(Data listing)
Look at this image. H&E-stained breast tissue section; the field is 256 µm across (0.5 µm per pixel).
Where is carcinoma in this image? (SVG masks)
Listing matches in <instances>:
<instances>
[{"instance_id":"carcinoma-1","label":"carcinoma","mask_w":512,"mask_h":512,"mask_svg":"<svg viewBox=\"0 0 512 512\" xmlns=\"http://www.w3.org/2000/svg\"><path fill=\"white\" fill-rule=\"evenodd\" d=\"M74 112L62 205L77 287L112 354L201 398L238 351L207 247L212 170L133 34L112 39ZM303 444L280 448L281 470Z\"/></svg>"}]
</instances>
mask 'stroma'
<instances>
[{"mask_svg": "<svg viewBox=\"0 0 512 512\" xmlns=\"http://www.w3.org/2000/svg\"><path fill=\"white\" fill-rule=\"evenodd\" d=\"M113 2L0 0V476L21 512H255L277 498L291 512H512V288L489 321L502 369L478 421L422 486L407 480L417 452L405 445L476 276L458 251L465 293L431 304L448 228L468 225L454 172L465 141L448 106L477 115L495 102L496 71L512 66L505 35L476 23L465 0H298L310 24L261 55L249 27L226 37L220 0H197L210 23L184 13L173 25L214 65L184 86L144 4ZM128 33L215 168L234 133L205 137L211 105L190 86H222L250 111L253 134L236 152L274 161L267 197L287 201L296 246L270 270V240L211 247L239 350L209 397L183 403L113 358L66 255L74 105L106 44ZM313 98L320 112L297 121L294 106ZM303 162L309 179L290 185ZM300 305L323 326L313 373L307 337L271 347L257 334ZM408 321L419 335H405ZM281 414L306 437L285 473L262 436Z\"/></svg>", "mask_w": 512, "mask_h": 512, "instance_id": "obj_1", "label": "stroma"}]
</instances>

#### [WHAT THIS TASK INVOLVES]
Output the records above in their entirety, exactly.

#### [THE RESULT]
Look at this image. H&E-stained breast tissue section; the field is 256 µm across (0.5 µm per pixel).
Where is carcinoma in this image? (SVG masks)
Listing matches in <instances>:
<instances>
[{"instance_id":"carcinoma-1","label":"carcinoma","mask_w":512,"mask_h":512,"mask_svg":"<svg viewBox=\"0 0 512 512\" xmlns=\"http://www.w3.org/2000/svg\"><path fill=\"white\" fill-rule=\"evenodd\" d=\"M74 112L62 205L77 287L112 354L201 398L238 351L207 247L212 170L133 34L112 39ZM303 444L280 448L281 470Z\"/></svg>"}]
</instances>
mask 'stroma'
<instances>
[{"mask_svg": "<svg viewBox=\"0 0 512 512\" xmlns=\"http://www.w3.org/2000/svg\"><path fill=\"white\" fill-rule=\"evenodd\" d=\"M113 2L0 0V476L21 512H255L277 498L291 512H512V288L489 321L502 369L478 421L422 486L407 480L417 452L405 445L476 276L458 251L465 293L431 304L448 228L468 225L454 172L465 141L448 106L477 115L495 102L496 71L512 66L505 35L476 23L465 0H298L310 24L261 55L249 27L226 37L220 0H197L210 23L184 13L173 25L214 65L184 86L144 4ZM128 33L215 168L234 133L205 137L211 105L190 86H222L250 111L253 134L236 152L274 161L267 197L287 201L296 246L270 270V240L211 247L239 350L209 397L183 403L113 358L66 255L74 105L106 44ZM313 98L320 112L297 121L294 106ZM303 162L309 179L290 185ZM300 305L323 326L313 373L307 337L271 347L257 334ZM408 321L419 335H405ZM281 414L306 437L285 473L262 436Z\"/></svg>", "mask_w": 512, "mask_h": 512, "instance_id": "obj_1", "label": "stroma"}]
</instances>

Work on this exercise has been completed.